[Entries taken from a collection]
'''

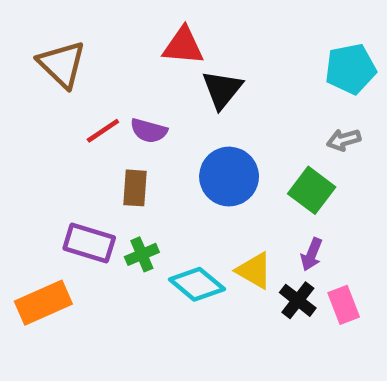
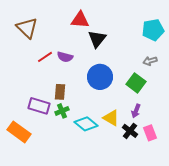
brown rectangle: (135, 188) -> (60, 92), moved
orange rectangle: (43, 303) -> (19, 132), turned 60

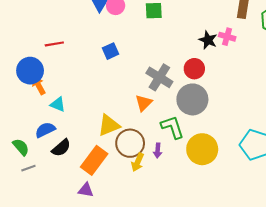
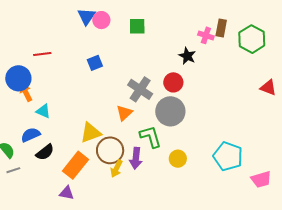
pink cross: (227, 37) -> (206, 35), moved
yellow circle: (202, 149) -> (178, 159), size x0.6
purple arrow: (158, 150) -> (136, 158), size x1.5

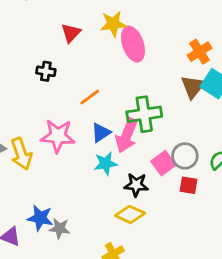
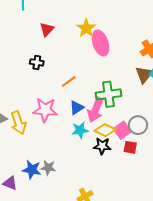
yellow star: (113, 24) -> (86, 28), turned -30
red triangle: (71, 33) -> (47, 29), moved
red square: (188, 185) -> (130, 147), moved
yellow diamond: (130, 214) -> (105, 130), moved
gray star: (60, 228) -> (48, 168), moved

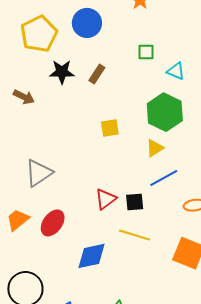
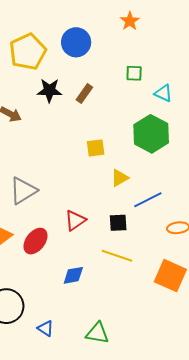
yellow triangle: (155, 148) -> (120, 178), moved
red triangle: (106, 199) -> (75, 220), moved
blue diamond: (92, 256) -> (73, 275), size x0.7

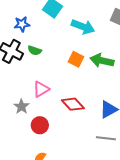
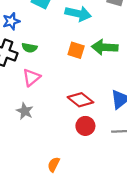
pink triangle: (41, 89) -> (31, 77), moved
red circle: (40, 125) -> (85, 126), moved

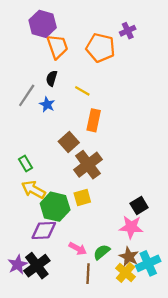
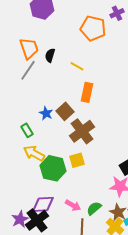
orange trapezoid: (57, 47) -> (29, 48), moved
blue star: (47, 104) -> (46, 113), moved
purple diamond: (44, 230) -> (43, 204), moved

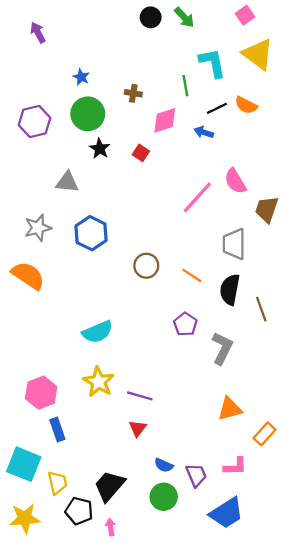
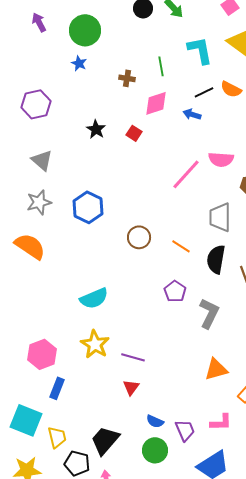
green line: (185, 86) -> (161, 66), moved
green circle: (88, 114) -> (85, 30), moved
pink semicircle: (235, 181) -> (221, 159), turned -55
gray triangle: (67, 182) -> (42, 160), moved, turned 35
blue rectangle: (57, 429) -> (57, 388), turned 40

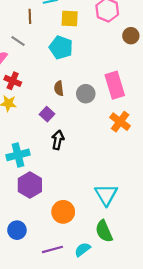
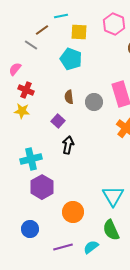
brown line: (30, 16) -> (42, 30), turned 56
gray line: (18, 41) -> (31, 45), moved

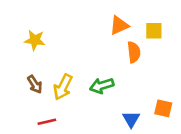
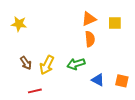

'''

■ What you will do
Nothing but the lines from the one holding "yellow diamond: (130, 214)" to the end of the entries above should be echoed, exactly and with both ends included; omit the pictures.

■ Answer space
yellow diamond: (130, 214) -> (105, 130), moved
gray star: (60, 228) -> (48, 168), moved

yellow triangle: (155, 148) -> (120, 178), moved
red triangle: (106, 199) -> (75, 220), moved
blue diamond: (92, 256) -> (73, 275), size x0.7

pink triangle: (41, 89) -> (31, 77), moved
red circle: (40, 125) -> (85, 126), moved

orange trapezoid: (57, 47) -> (29, 48), moved
blue star: (47, 104) -> (46, 113), moved
purple diamond: (44, 230) -> (43, 204), moved

green line: (185, 86) -> (161, 66), moved
green circle: (88, 114) -> (85, 30), moved
pink semicircle: (235, 181) -> (221, 159), turned -55
gray triangle: (67, 182) -> (42, 160), moved, turned 35
blue rectangle: (57, 429) -> (57, 388), turned 40

brown line: (30, 16) -> (42, 30), turned 56
gray line: (18, 41) -> (31, 45), moved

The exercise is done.